## Supplied records:
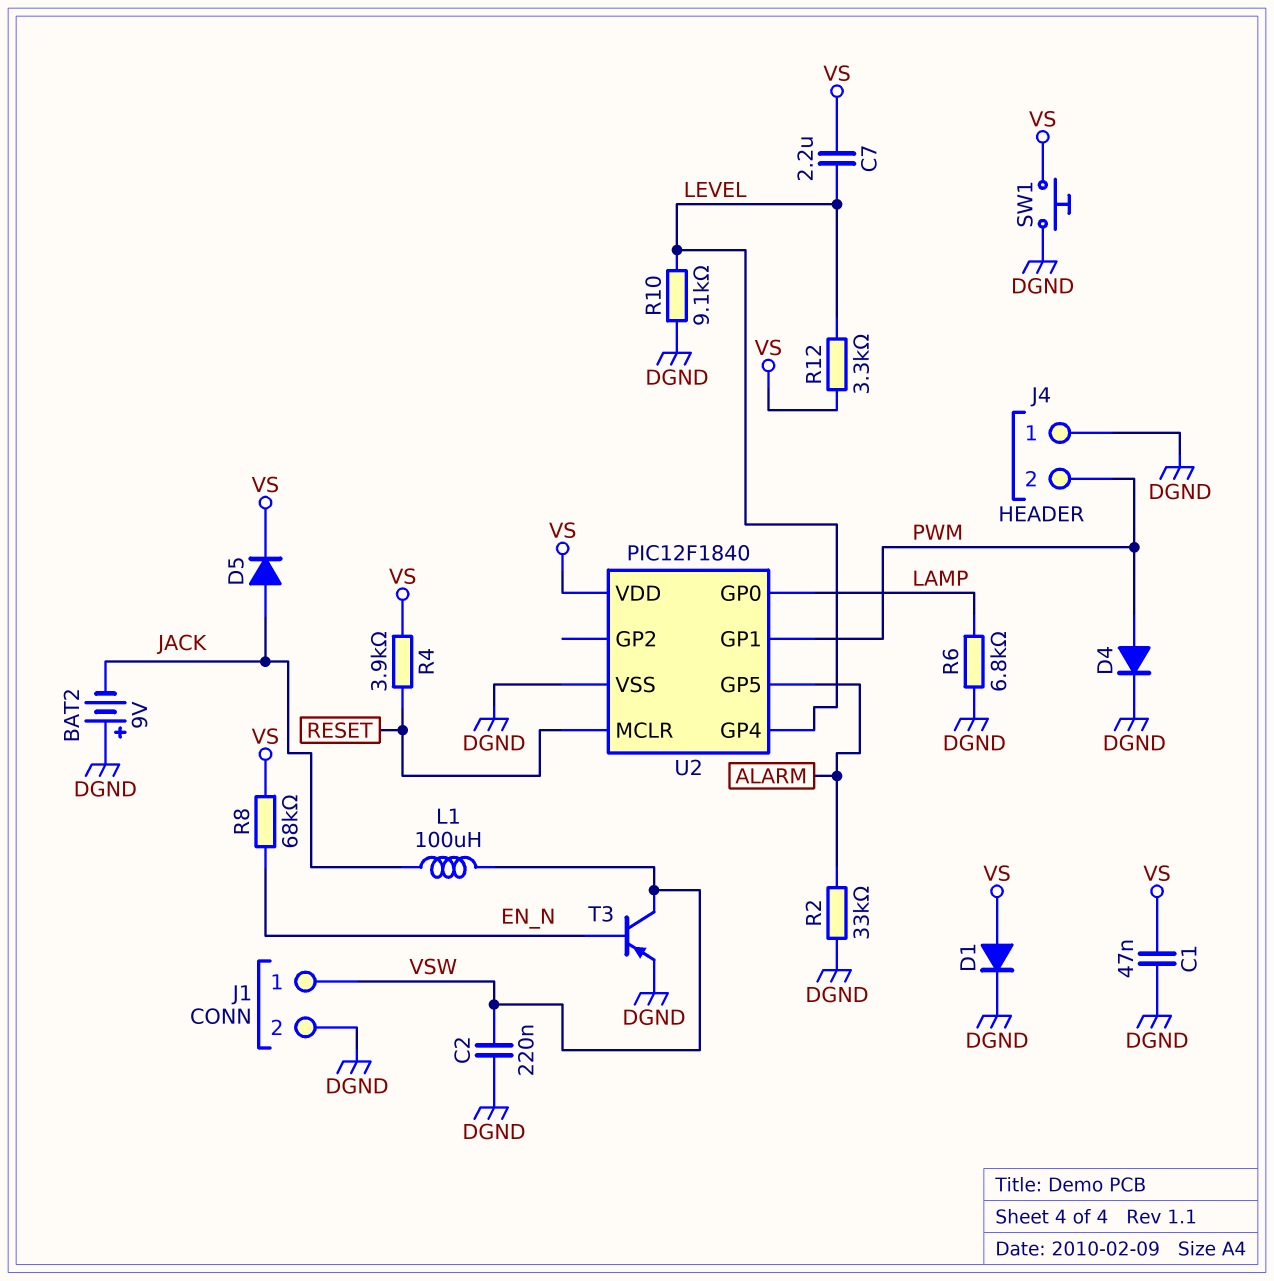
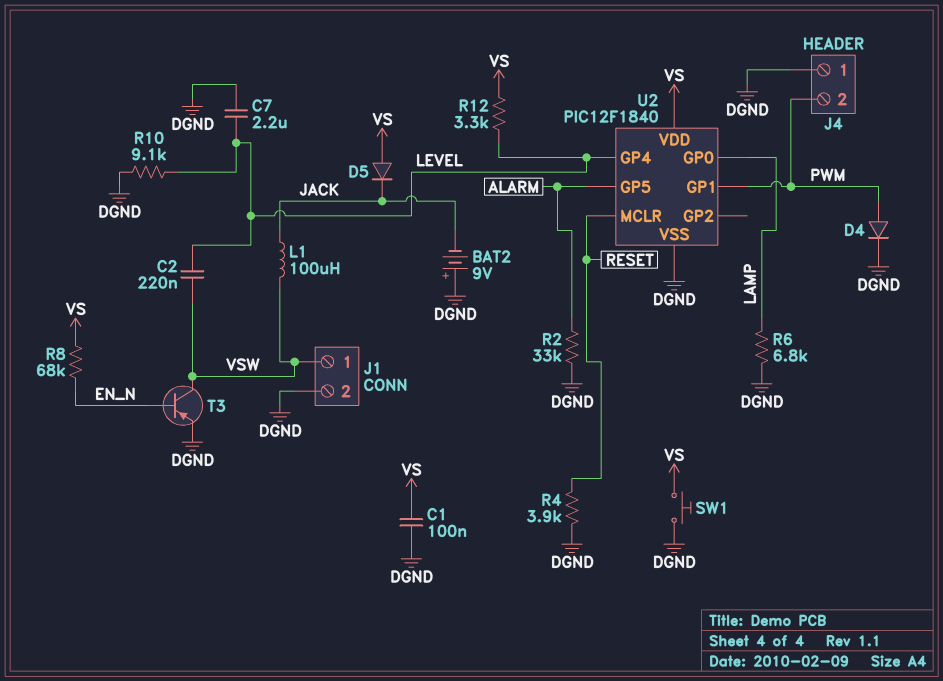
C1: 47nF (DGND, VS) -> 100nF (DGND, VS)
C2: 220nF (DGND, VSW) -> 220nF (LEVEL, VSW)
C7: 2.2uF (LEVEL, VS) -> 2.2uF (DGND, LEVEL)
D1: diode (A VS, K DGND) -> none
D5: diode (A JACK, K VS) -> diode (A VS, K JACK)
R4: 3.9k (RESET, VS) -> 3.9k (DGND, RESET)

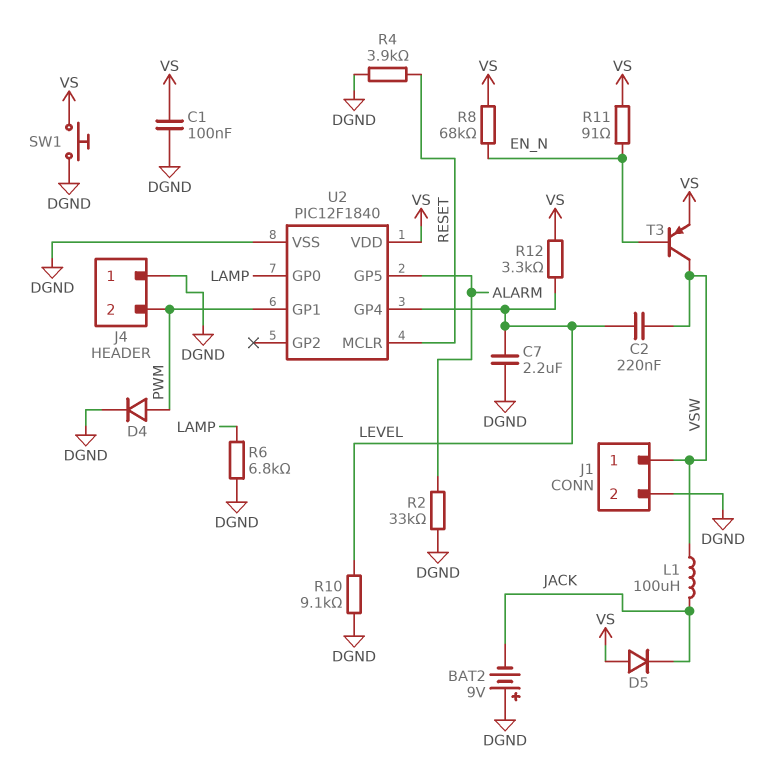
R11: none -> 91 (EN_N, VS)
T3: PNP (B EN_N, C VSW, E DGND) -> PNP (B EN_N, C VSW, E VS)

## Task description:
Above are entries; state the number of lines among them that contain "diode", and nothing else.

## Exercise output:
2